» **Work order**
What you return should match every record exactly, with the images removed.

(Spatial reasoning data)
◆ ◆ ◆ ◆ ◆ ◆ ◆
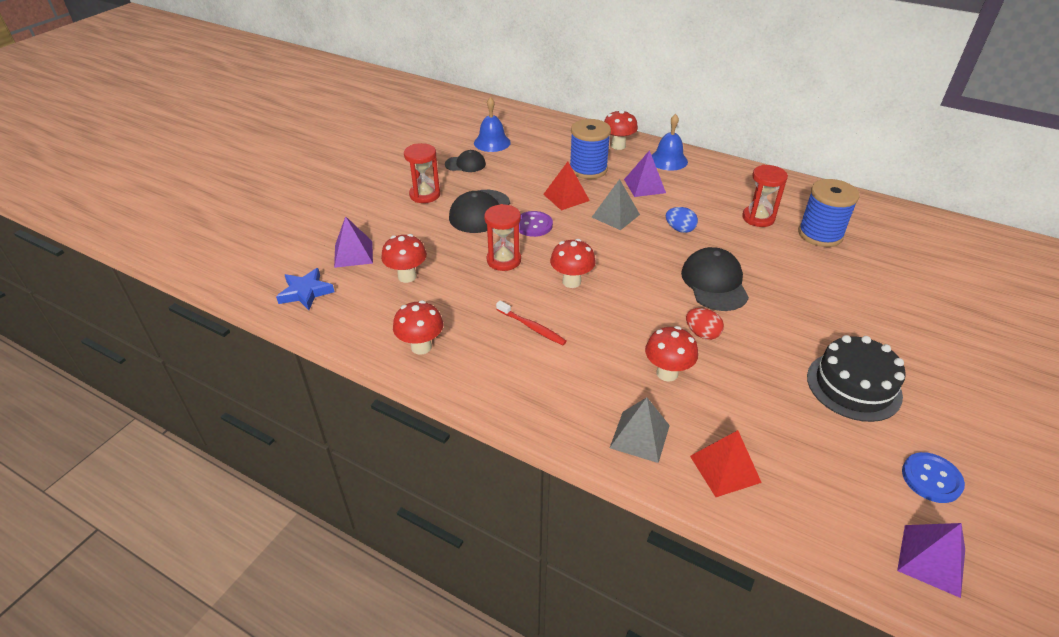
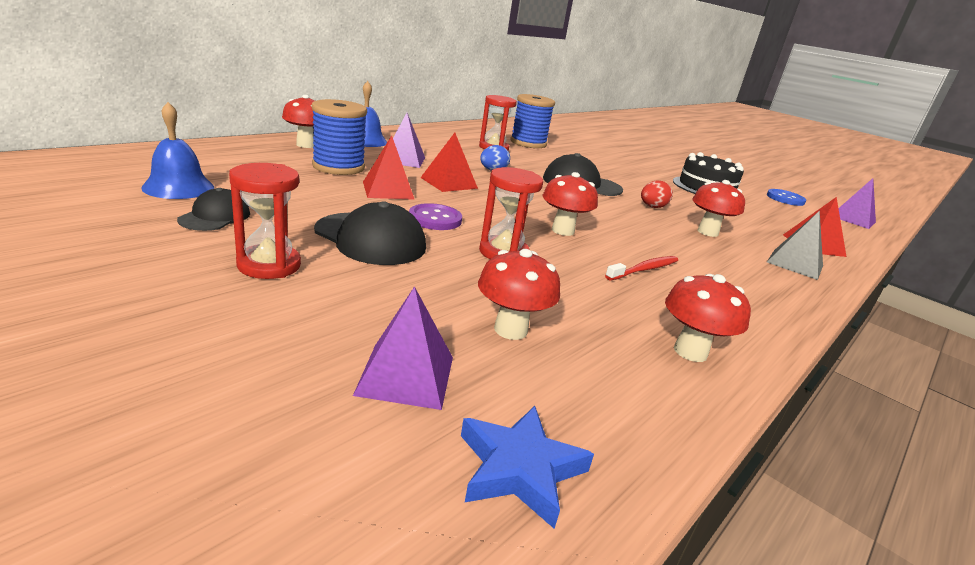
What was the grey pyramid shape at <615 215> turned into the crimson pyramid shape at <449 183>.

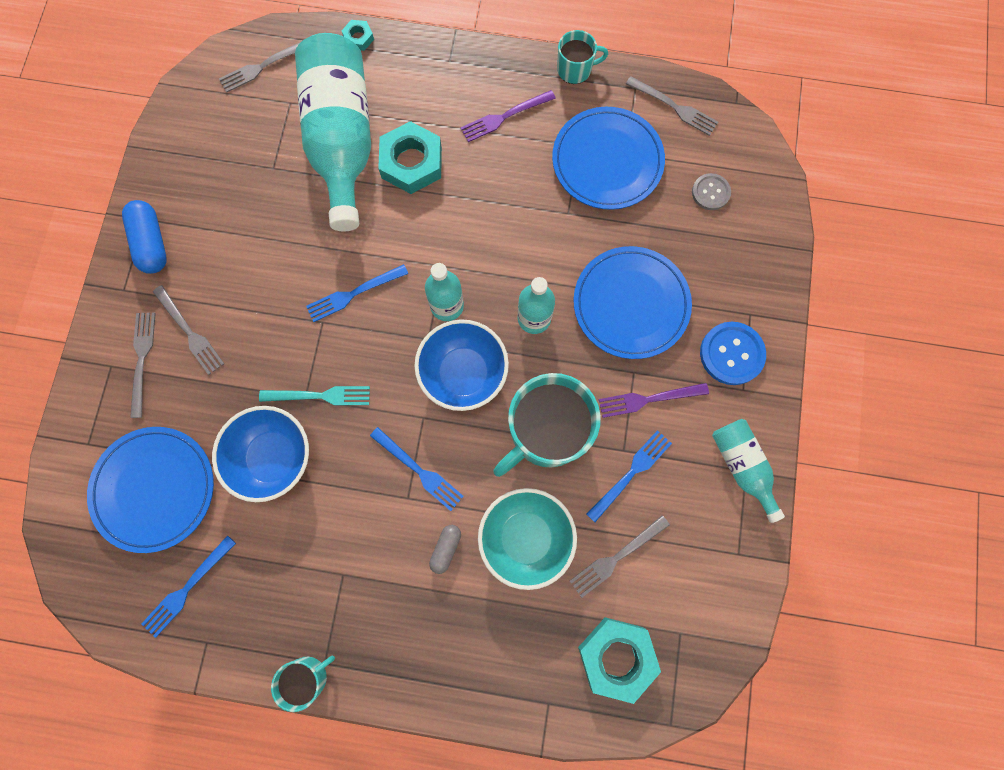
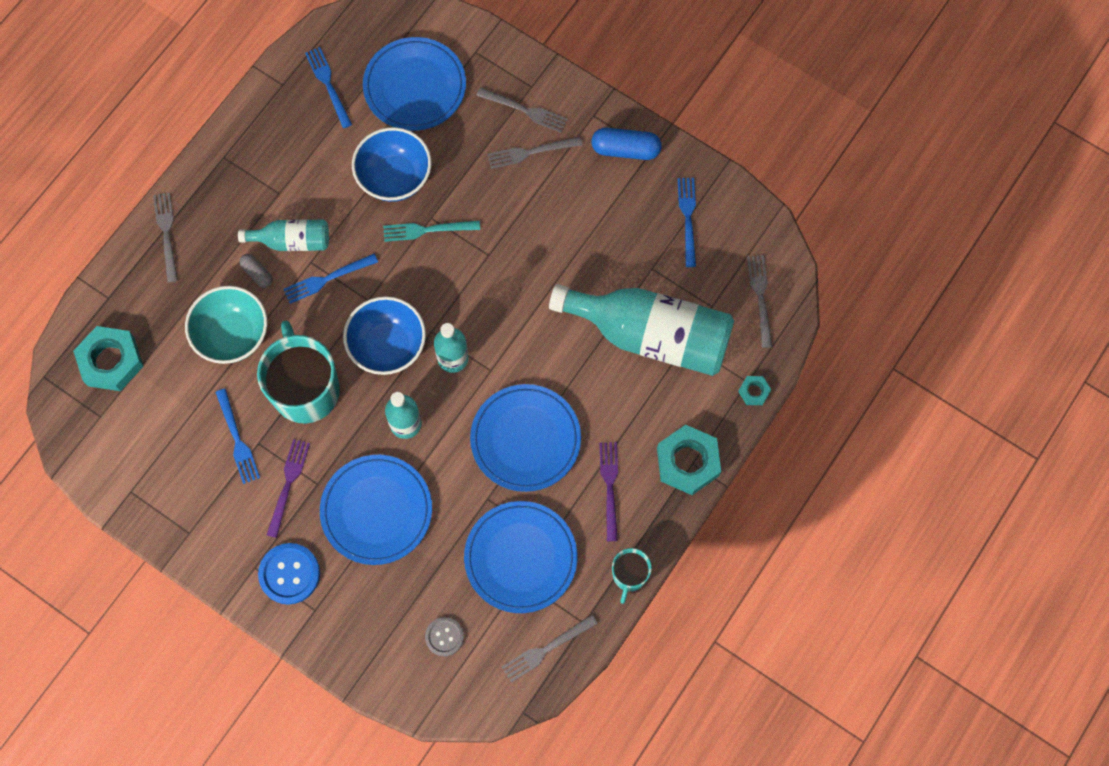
The grey fork ended up elsewhere, having gone from <615 558> to <166 233>. The turquoise bottle ended up elsewhere, having gone from <741 466> to <292 241>. The turquoise fork at <321 396> ended up facing another way, 60 degrees clockwise from before. The second view gained the blue flat dish at <525 439>. The turquoise hex nut ended up elsewhere, having gone from <411 162> to <688 462>. The blue fork ended up elsewhere, having gone from <353 294> to <687 217>. The second view lost the turquoise tea mug at <308 676>.

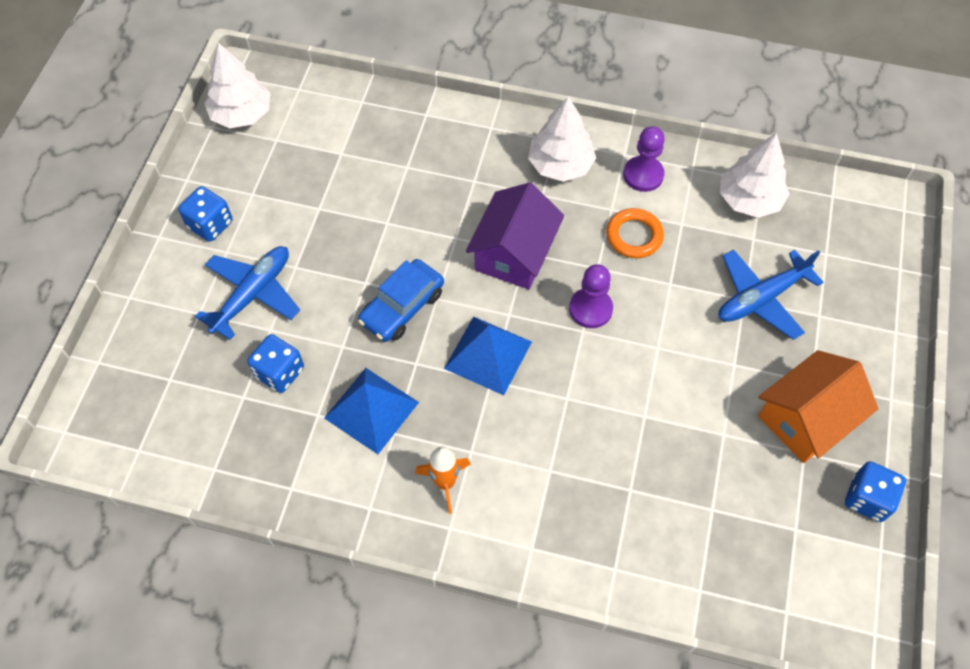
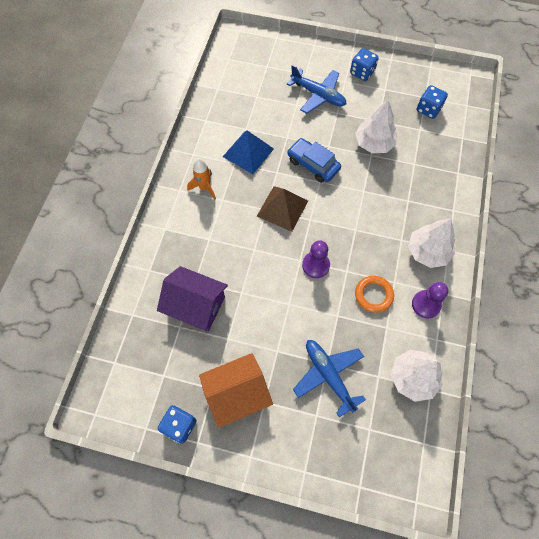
The royal purple cottage ended up elsewhere, having gone from <514 253> to <196 306>. The orange-coloured cottage at <806 418> ended up facing another way, 75 degrees counterclockwise from before. What was the blue pyramid shape at <488 355> turned into the brown pyramid shape at <282 208>. The pure white fir tree ended up elsewhere, having gone from <242 114> to <374 143>. The blue game die ended up elsewhere, having gone from <279 372> to <428 109>.

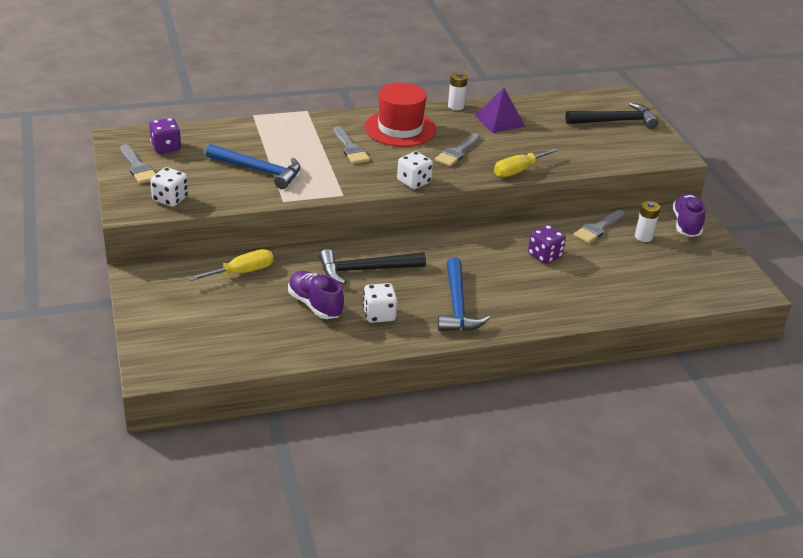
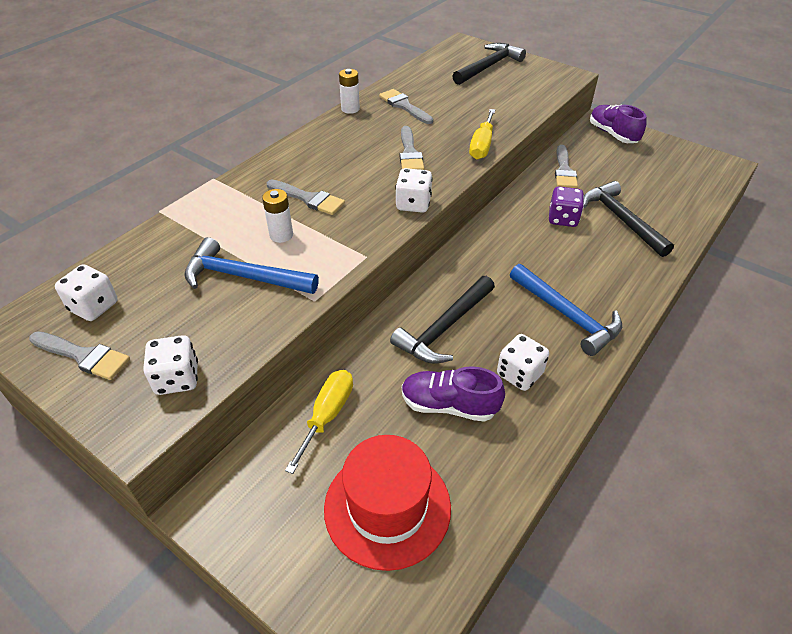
What was the royal purple game die at <166 147> turned into the pure white game die at <94 306>. The blue hammer at <259 171> ended up facing another way, 150 degrees counterclockwise from before. The pure white AA battery ended up elsewhere, having gone from <643 237> to <281 235>. The crimson tall hat ended up elsewhere, having gone from <400 128> to <387 507>. Where the royal purple pyramid shape stood at <499 121>, the grey paintbrush came to stand at <404 106>. The second view gained the jet-black hammer at <621 219>.

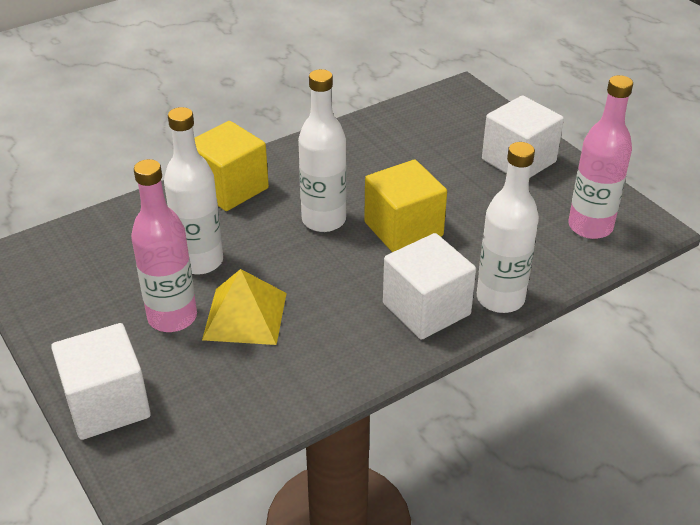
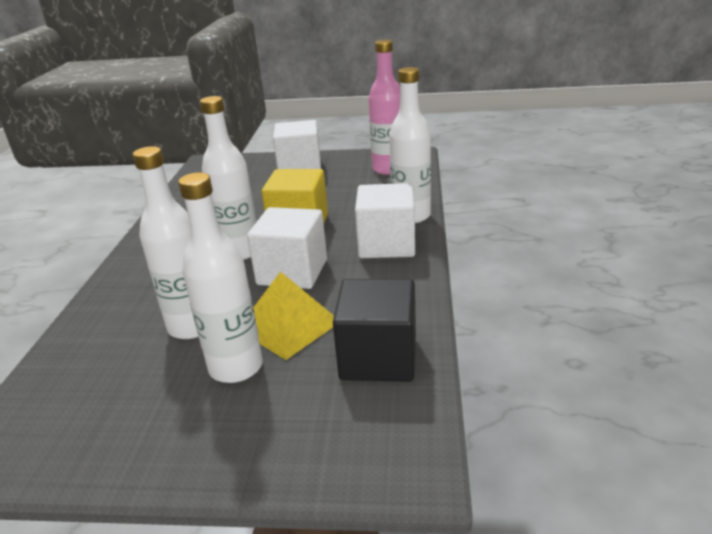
What was the pink bottle at <172 317> turned into the pure white bottle at <236 367>. The pure white cube ended up elsewhere, having gone from <107 404> to <292 272>. The second view gained the jet-black cube at <378 357>. The second view lost the golden cube at <230 188>.

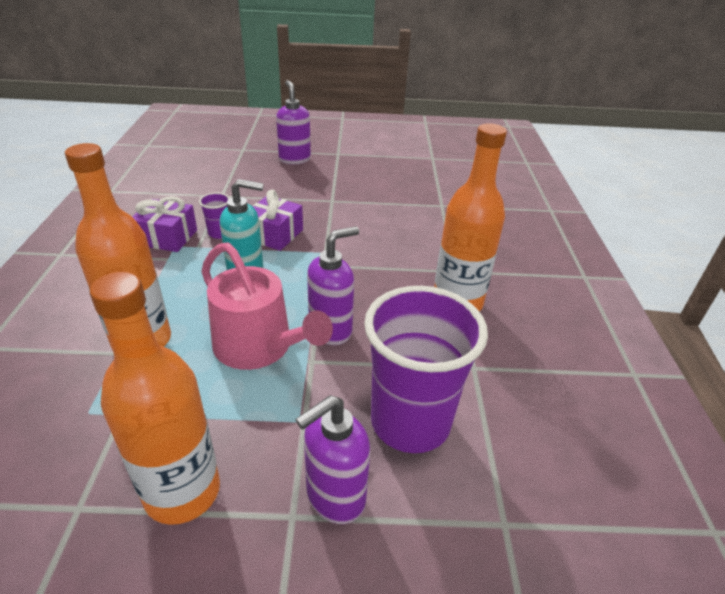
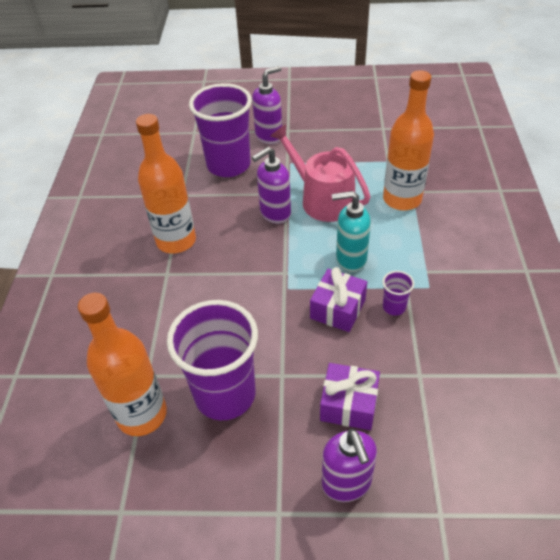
The orange-coloured bottle ended up elsewhere, having gone from <182 491> to <142 414>. The second view gained the royal purple beaker at <225 394>. The royal purple wrapped gift ended up elsewhere, having gone from <167 237> to <349 404>.

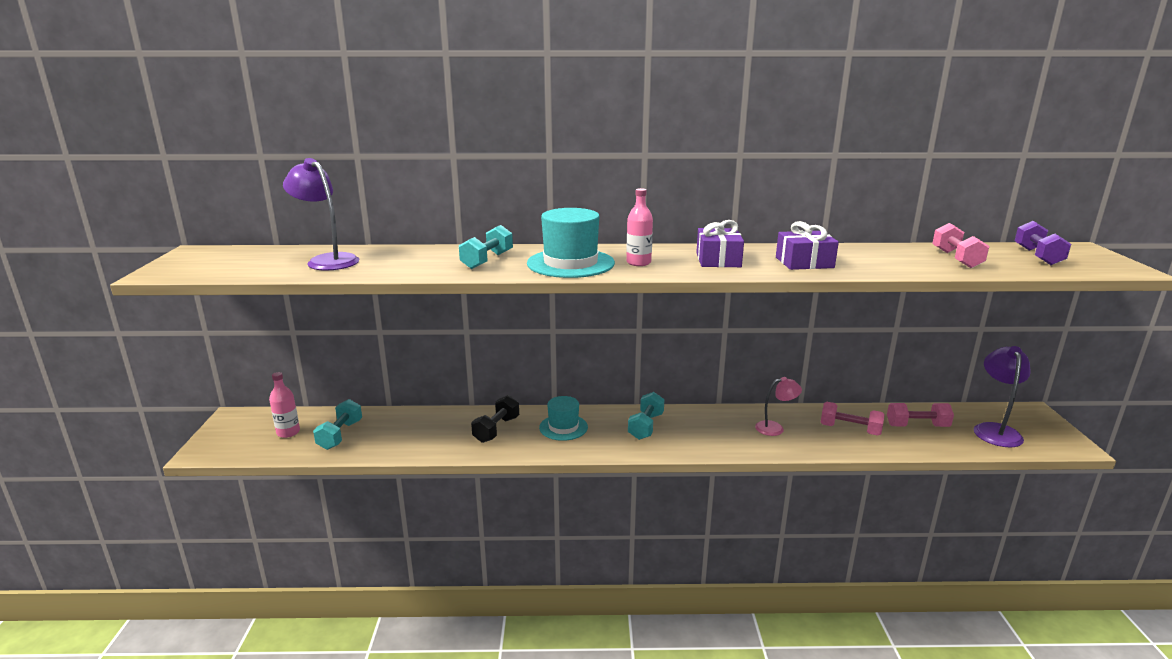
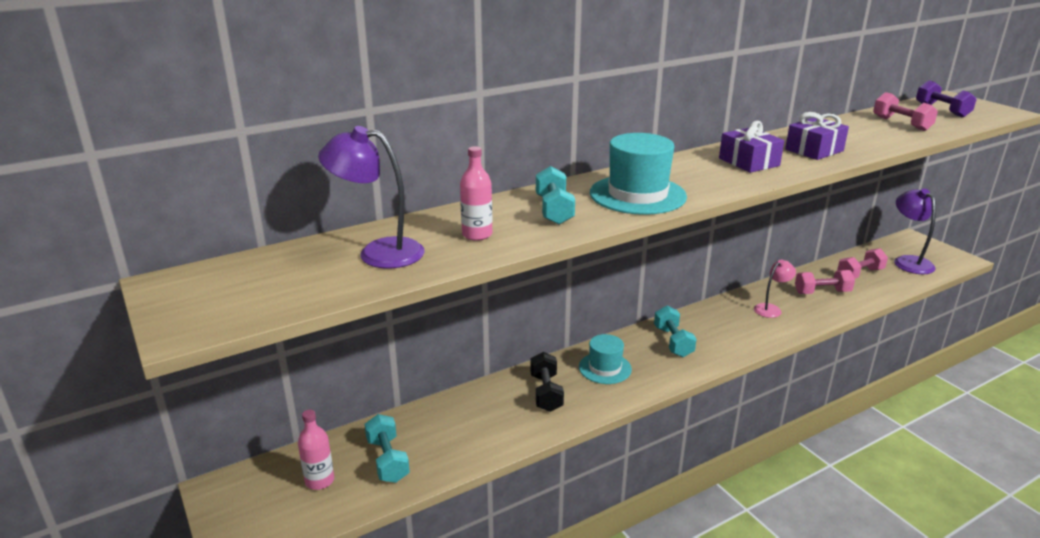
The pink bottle ended up elsewhere, having gone from <638 263> to <477 234>.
◆ ◆ ◆ ◆ ◆ ◆ ◆
» **Written reply**
What was the grey pyramid shape at <615 215> turned into the crimson pyramid shape at <449 183>.

The grey fork ended up elsewhere, having gone from <615 558> to <166 233>. The turquoise bottle ended up elsewhere, having gone from <741 466> to <292 241>. The turquoise fork at <321 396> ended up facing another way, 60 degrees clockwise from before. The second view gained the blue flat dish at <525 439>. The turquoise hex nut ended up elsewhere, having gone from <411 162> to <688 462>. The blue fork ended up elsewhere, having gone from <353 294> to <687 217>. The second view lost the turquoise tea mug at <308 676>.

The royal purple cottage ended up elsewhere, having gone from <514 253> to <196 306>. The orange-coloured cottage at <806 418> ended up facing another way, 75 degrees counterclockwise from before. What was the blue pyramid shape at <488 355> turned into the brown pyramid shape at <282 208>. The pure white fir tree ended up elsewhere, having gone from <242 114> to <374 143>. The blue game die ended up elsewhere, having gone from <279 372> to <428 109>.

What was the royal purple game die at <166 147> turned into the pure white game die at <94 306>. The blue hammer at <259 171> ended up facing another way, 150 degrees counterclockwise from before. The pure white AA battery ended up elsewhere, having gone from <643 237> to <281 235>. The crimson tall hat ended up elsewhere, having gone from <400 128> to <387 507>. Where the royal purple pyramid shape stood at <499 121>, the grey paintbrush came to stand at <404 106>. The second view gained the jet-black hammer at <621 219>.

What was the pink bottle at <172 317> turned into the pure white bottle at <236 367>. The pure white cube ended up elsewhere, having gone from <107 404> to <292 272>. The second view gained the jet-black cube at <378 357>. The second view lost the golden cube at <230 188>.

The orange-coloured bottle ended up elsewhere, having gone from <182 491> to <142 414>. The second view gained the royal purple beaker at <225 394>. The royal purple wrapped gift ended up elsewhere, having gone from <167 237> to <349 404>.

The pink bottle ended up elsewhere, having gone from <638 263> to <477 234>.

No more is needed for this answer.